▶ **Your assignment**: Could you repeat exactly the lines below, from the line containing "none -> white mouse [230,218,270,253]" through the last one, both included, while leaving out any pictures?

........

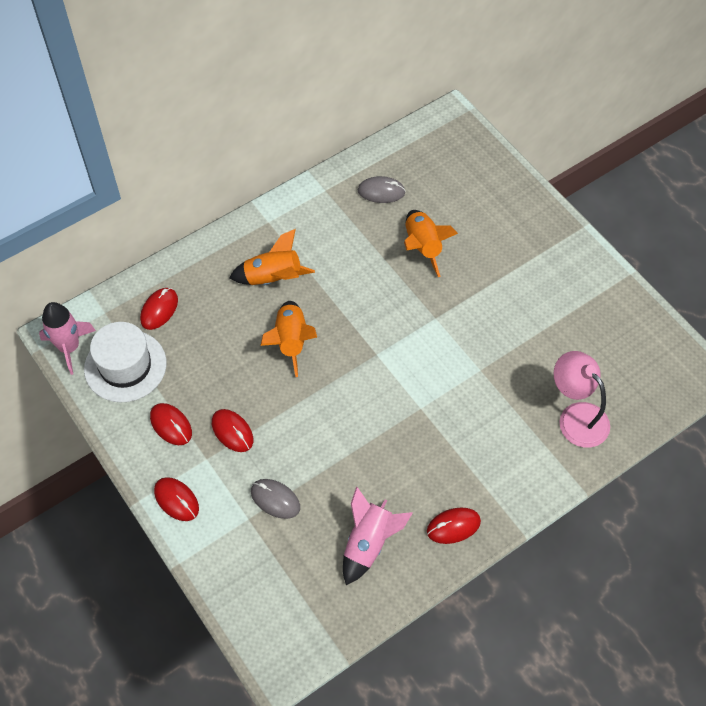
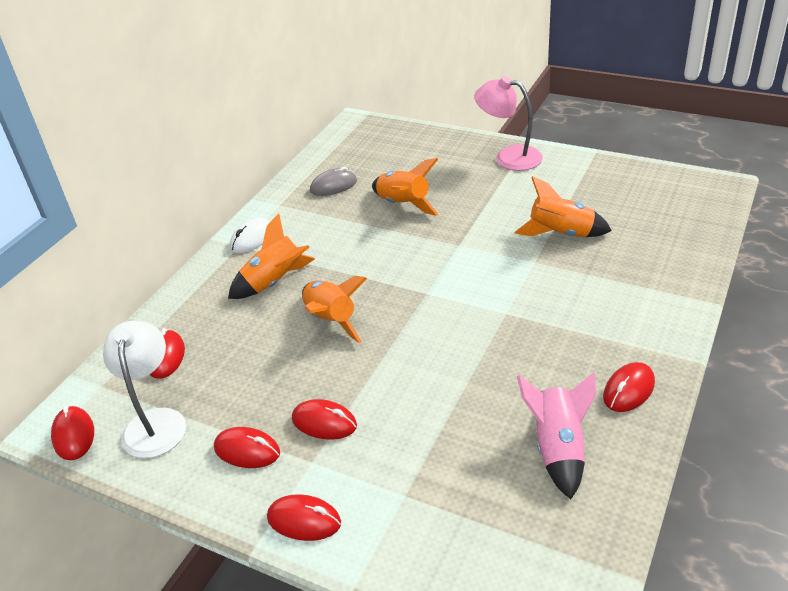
camera: 25 degrees left, 20 degrees down
pink rocket [39,302,96,375] -> red mouse [51,405,94,460]
white hat [84,322,167,403] -> white lamp [103,321,186,458]
grey mouse [251,479,300,519] -> none
pink lamp [554,351,610,448] -> pink lamp moved to [474,76,543,171]
none -> white mouse [230,218,270,253]
none -> orange rocket [515,176,612,237]

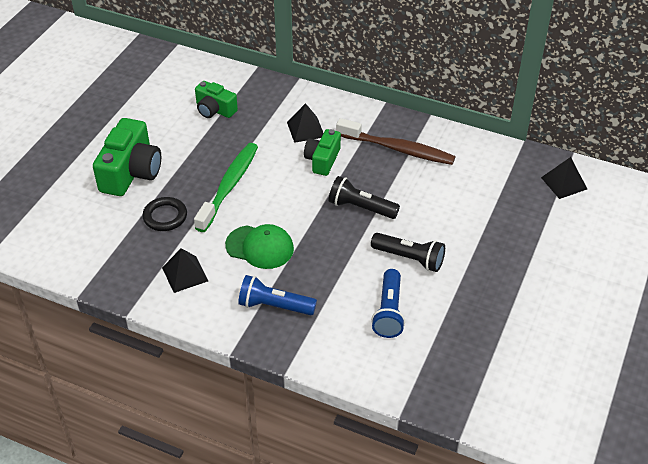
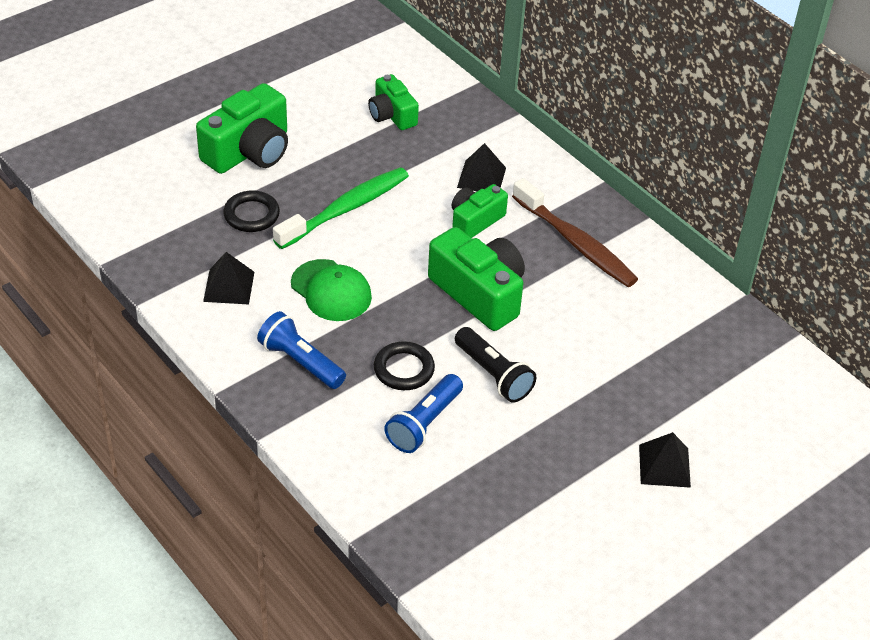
camera: 25 degrees right, 0 degrees up
black flashlight [328,176,400,219] -> green camera [428,227,525,331]
black pyramid [541,157,587,199] -> black pyramid moved to [639,432,691,488]
none -> black ring [374,341,435,390]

........

▶ **Exercise output**:
none -> white mouse [230,218,270,253]
none -> orange rocket [515,176,612,237]

camera: 25 degrees right, 0 degrees up
black flashlight [328,176,400,219] -> green camera [428,227,525,331]
black pyramid [541,157,587,199] -> black pyramid moved to [639,432,691,488]
none -> black ring [374,341,435,390]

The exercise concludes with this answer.